Exercise details:
The response should consist of the data below, copied exactly, with no pictures in it.

Supplied data:
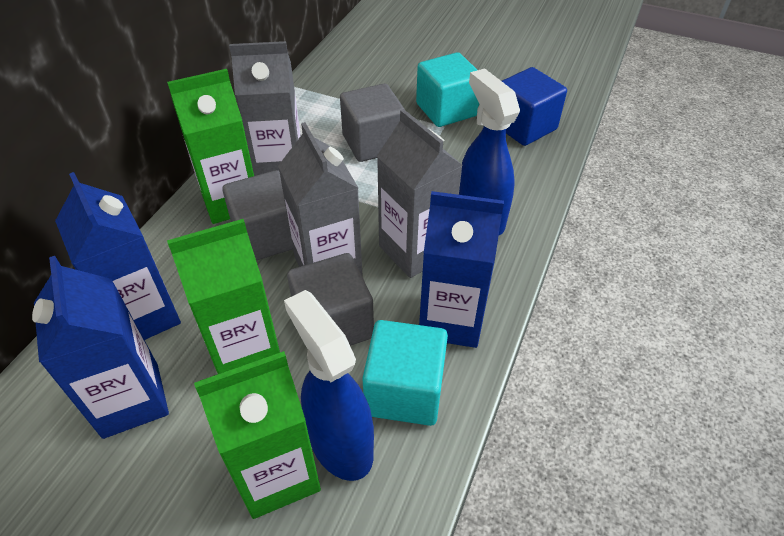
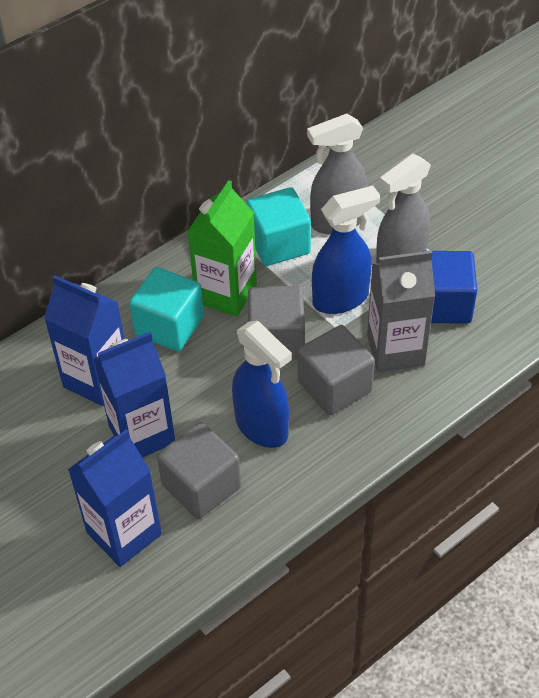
green carton: 3 -> 1
grey carton: 3 -> 1
grey spray bottle: 0 -> 2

Completed exercise:
green carton: 3 -> 1
grey carton: 3 -> 1
grey spray bottle: 0 -> 2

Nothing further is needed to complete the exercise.